Content starts

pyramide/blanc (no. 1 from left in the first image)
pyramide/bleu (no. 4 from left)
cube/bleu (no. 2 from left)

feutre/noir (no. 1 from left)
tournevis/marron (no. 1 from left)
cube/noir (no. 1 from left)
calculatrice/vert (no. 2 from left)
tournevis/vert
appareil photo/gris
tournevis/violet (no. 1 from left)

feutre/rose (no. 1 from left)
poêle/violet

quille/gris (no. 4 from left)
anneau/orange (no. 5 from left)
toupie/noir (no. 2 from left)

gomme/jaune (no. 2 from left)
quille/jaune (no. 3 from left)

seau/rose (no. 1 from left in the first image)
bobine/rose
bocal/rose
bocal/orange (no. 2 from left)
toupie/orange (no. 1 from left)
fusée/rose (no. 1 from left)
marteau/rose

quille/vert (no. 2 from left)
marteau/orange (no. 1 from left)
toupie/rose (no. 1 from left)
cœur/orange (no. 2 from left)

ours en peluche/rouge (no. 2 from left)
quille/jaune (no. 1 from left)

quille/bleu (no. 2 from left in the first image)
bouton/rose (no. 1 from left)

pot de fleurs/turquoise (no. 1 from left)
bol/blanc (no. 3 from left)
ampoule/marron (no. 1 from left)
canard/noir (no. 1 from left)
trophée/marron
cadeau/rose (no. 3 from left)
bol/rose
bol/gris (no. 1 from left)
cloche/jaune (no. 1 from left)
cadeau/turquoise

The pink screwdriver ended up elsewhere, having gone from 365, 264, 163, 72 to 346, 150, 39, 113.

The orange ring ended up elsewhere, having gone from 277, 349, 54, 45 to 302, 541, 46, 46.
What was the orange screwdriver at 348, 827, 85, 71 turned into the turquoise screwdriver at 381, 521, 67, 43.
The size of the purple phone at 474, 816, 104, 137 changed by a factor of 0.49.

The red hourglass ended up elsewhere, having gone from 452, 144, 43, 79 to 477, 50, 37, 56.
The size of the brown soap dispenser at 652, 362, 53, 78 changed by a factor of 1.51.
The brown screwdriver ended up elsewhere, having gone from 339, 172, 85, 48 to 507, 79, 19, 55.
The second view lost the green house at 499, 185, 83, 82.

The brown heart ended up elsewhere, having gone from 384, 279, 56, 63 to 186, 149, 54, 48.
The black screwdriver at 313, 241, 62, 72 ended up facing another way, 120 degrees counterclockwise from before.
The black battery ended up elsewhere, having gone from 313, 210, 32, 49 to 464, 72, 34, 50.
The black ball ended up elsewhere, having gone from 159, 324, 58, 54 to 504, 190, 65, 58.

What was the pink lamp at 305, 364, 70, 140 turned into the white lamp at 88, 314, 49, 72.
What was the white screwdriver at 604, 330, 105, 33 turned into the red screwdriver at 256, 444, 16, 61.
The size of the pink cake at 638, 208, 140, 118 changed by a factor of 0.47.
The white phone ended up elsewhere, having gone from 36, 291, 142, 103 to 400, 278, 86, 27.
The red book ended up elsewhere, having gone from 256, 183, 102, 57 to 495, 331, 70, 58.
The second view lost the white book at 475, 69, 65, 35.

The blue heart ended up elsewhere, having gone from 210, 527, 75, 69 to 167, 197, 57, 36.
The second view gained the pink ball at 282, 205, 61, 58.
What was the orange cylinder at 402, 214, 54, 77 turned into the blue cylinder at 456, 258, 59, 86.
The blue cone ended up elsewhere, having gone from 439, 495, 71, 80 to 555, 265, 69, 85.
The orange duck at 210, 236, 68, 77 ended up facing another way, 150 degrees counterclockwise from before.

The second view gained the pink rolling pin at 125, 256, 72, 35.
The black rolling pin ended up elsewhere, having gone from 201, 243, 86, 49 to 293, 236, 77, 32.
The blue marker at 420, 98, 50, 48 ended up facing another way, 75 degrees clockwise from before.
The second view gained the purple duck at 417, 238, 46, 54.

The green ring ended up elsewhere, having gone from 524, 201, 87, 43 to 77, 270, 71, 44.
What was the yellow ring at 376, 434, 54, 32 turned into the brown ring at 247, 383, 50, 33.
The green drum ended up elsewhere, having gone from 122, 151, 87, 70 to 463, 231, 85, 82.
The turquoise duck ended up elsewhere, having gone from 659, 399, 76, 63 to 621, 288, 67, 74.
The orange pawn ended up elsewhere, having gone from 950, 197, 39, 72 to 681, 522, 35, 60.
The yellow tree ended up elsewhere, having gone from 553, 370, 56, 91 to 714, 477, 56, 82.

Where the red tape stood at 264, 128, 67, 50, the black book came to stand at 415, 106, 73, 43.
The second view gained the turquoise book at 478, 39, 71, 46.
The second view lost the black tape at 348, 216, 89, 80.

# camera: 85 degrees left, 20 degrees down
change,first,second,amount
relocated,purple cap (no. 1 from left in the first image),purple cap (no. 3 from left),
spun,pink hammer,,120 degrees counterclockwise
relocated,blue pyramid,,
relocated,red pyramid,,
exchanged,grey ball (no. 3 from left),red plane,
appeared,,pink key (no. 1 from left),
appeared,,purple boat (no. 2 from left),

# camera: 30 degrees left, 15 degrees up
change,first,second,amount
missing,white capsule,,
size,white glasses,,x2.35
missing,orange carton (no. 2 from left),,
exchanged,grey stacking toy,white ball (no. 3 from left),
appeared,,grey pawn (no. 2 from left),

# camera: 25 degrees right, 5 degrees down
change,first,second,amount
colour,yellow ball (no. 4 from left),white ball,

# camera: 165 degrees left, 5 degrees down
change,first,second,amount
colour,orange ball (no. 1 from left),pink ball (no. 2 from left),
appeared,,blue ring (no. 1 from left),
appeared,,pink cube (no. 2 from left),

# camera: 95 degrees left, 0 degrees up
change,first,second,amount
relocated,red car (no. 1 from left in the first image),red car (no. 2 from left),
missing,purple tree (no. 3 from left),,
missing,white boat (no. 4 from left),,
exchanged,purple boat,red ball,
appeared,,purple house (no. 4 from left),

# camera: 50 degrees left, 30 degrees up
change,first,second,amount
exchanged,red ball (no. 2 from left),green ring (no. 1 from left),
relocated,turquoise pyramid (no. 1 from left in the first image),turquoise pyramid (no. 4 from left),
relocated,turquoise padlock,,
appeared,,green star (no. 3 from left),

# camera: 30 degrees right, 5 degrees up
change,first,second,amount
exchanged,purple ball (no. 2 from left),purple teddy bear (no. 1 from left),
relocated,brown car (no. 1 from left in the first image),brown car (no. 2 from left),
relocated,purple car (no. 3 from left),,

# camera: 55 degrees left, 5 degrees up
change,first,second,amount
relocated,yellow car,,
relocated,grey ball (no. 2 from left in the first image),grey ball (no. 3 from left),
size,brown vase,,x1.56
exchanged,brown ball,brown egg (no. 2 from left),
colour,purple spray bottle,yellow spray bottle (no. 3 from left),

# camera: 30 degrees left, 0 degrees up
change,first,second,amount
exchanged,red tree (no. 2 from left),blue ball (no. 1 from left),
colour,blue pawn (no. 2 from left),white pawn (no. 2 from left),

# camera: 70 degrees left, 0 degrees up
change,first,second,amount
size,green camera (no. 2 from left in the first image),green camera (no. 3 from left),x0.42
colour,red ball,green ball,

Content ends

**TASK DETAILS:** Return the full material exactly.

**SOLUTION TO THIS EXERCISE:**
pyramide/blanc (no. 1 from left in the first image)
pyramide/bleu (no. 4 from left)
cube/bleu (no. 2 from left)

feutre/noir (no. 1 from left)
tournevis/marron (no. 1 from left)
cube/noir (no. 1 from left)
calculatrice/vert (no. 2 from left)
tournevis/vert
appareil photo/gris
tournevis/violet (no. 1 from left)

feutre/rose (no. 1 from left)
poêle/violet

quille/gris (no. 4 from left)
anneau/orange (no. 5 from left)
toupie/noir (no. 2 from left)

gomme/jaune (no. 2 from left)
quille/jaune (no. 3 from left)

seau/rose (no. 1 from left in the first image)
bobine/rose
bocal/rose
bocal/orange (no. 2 from left)
toupie/orange (no. 1 from left)
fusée/rose (no. 1 from left)
marteau/rose

quille/vert (no. 2 from left)
marteau/orange (no. 1 from left)
toupie/rose (no. 1 from left)
cœur/orange (no. 2 from left)

ours en peluche/rouge (no. 2 from left)
quille/jaune (no. 1 from left)

quille/bleu (no. 2 from left in the first image)
bouton/rose (no. 1 from left)

pot de fleurs/turquoise (no. 1 from left)
bol/blanc (no. 3 from left)
ampoule/marron (no. 1 from left)
canard/noir (no. 1 from left)
trophée/marron
cadeau/rose (no. 3 from left)
bol/rose
bol/gris (no. 1 from left)
cloche/jaune (no. 1 from left)
cadeau/turquoise

The pink screwdriver ended up elsewhere, having gone from 365, 264, 163, 72 to 346, 150, 39, 113.

The orange ring ended up elsewhere, having gone from 277, 349, 54, 45 to 302, 541, 46, 46.
What was the orange screwdriver at 348, 827, 85, 71 turned into the turquoise screwdriver at 381, 521, 67, 43.
The size of the purple phone at 474, 816, 104, 137 changed by a factor of 0.49.

The red hourglass ended up elsewhere, having gone from 452, 144, 43, 79 to 477, 50, 37, 56.
The size of the brown soap dispenser at 652, 362, 53, 78 changed by a factor of 1.51.
The brown screwdriver ended up elsewhere, having gone from 339, 172, 85, 48 to 507, 79, 19, 55.
The second view lost the green house at 499, 185, 83, 82.

The brown heart ended up elsewhere, having gone from 384, 279, 56, 63 to 186, 149, 54, 48.
The black screwdriver at 313, 241, 62, 72 ended up facing another way, 120 degrees counterclockwise from before.
The black battery ended up elsewhere, having gone from 313, 210, 32, 49 to 464, 72, 34, 50.
The black ball ended up elsewhere, having gone from 159, 324, 58, 54 to 504, 190, 65, 58.

What was the pink lamp at 305, 364, 70, 140 turned into the white lamp at 88, 314, 49, 72.
What was the white screwdriver at 604, 330, 105, 33 turned into the red screwdriver at 256, 444, 16, 61.
The size of the pink cake at 638, 208, 140, 118 changed by a factor of 0.47.
The white phone ended up elsewhere, having gone from 36, 291, 142, 103 to 400, 278, 86, 27.
The red book ended up elsewhere, having gone from 256, 183, 102, 57 to 495, 331, 70, 58.
The second view lost the white book at 475, 69, 65, 35.

The blue heart ended up elsewhere, having gone from 210, 527, 75, 69 to 167, 197, 57, 36.
The second view gained the pink ball at 282, 205, 61, 58.
What was the orange cylinder at 402, 214, 54, 77 turned into the blue cylinder at 456, 258, 59, 86.
The blue cone ended up elsewhere, having gone from 439, 495, 71, 80 to 555, 265, 69, 85.
The orange duck at 210, 236, 68, 77 ended up facing another way, 150 degrees counterclockwise from before.

The second view gained the pink rolling pin at 125, 256, 72, 35.
The black rolling pin ended up elsewhere, having gone from 201, 243, 86, 49 to 293, 236, 77, 32.
The blue marker at 420, 98, 50, 48 ended up facing another way, 75 degrees clockwise from before.
The second view gained the purple duck at 417, 238, 46, 54.

The green ring ended up elsewhere, having gone from 524, 201, 87, 43 to 77, 270, 71, 44.
What was the yellow ring at 376, 434, 54, 32 turned into the brown ring at 247, 383, 50, 33.
The green drum ended up elsewhere, having gone from 122, 151, 87, 70 to 463, 231, 85, 82.
The turquoise duck ended up elsewhere, having gone from 659, 399, 76, 63 to 621, 288, 67, 74.
The orange pawn ended up elsewhere, having gone from 950, 197, 39, 72 to 681, 522, 35, 60.
The yellow tree ended up elsewhere, having gone from 553, 370, 56, 91 to 714, 477, 56, 82.

Where the red tape stood at 264, 128, 67, 50, the black book came to stand at 415, 106, 73, 43.
The second view gained the turquoise book at 478, 39, 71, 46.
The second view lost the black tape at 348, 216, 89, 80.

# camera: 85 degrees left, 20 degrees down
change,first,second,amount
relocated,purple cap (no. 1 from left in the first image),purple cap (no. 3 from left),
spun,pink hammer,,120 degrees counterclockwise
relocated,blue pyramid,,
relocated,red pyramid,,
exchanged,grey ball (no. 3 from left),red plane,
appeared,,pink key (no. 1 from left),
appeared,,purple boat (no. 2 from left),

# camera: 30 degrees left, 15 degrees up
change,first,second,amount
missing,white capsule,,
size,white glasses,,x2.35
missing,orange carton (no. 2 from left),,
exchanged,grey stacking toy,white ball (no. 3 from left),
appeared,,grey pawn (no. 2 from left),

# camera: 25 degrees right, 5 degrees down
change,first,second,amount
colour,yellow ball (no. 4 from left),white ball,

# camera: 165 degrees left, 5 degrees down
change,first,second,amount
colour,orange ball (no. 1 from left),pink ball (no. 2 from left),
appeared,,blue ring (no. 1 from left),
appeared,,pink cube (no. 2 from left),

# camera: 95 degrees left, 0 degrees up
change,first,second,amount
relocated,red car (no. 1 from left in the first image),red car (no. 2 from left),
missing,purple tree (no. 3 from left),,
missing,white boat (no. 4 from left),,
exchanged,purple boat,red ball,
appeared,,purple house (no. 4 from left),

# camera: 50 degrees left, 30 degrees up
change,first,second,amount
exchanged,red ball (no. 2 from left),green ring (no. 1 from left),
relocated,turquoise pyramid (no. 1 from left in the first image),turquoise pyramid (no. 4 from left),
relocated,turquoise padlock,,
appeared,,green star (no. 3 from left),

# camera: 30 degrees right, 5 degrees up
change,first,second,amount
exchanged,purple ball (no. 2 from left),purple teddy bear (no. 1 from left),
relocated,brown car (no. 1 from left in the first image),brown car (no. 2 from left),
relocated,purple car (no. 3 from left),,

# camera: 55 degrees left, 5 degrees up
change,first,second,amount
relocated,yellow car,,
relocated,grey ball (no. 2 from left in the first image),grey ball (no. 3 from left),
size,brown vase,,x1.56
exchanged,brown ball,brown egg (no. 2 from left),
colour,purple spray bottle,yellow spray bottle (no. 3 from left),

# camera: 30 degrees left, 0 degrees up
change,first,second,amount
exchanged,red tree (no. 2 from left),blue ball (no. 1 from left),
colour,blue pawn (no. 2 from left),white pawn (no. 2 from left),

# camera: 70 degrees left, 0 degrees up
change,first,second,amount
size,green camera (no. 2 from left in the first image),green camera (no. 3 from left),x0.42
colour,red ball,green ball,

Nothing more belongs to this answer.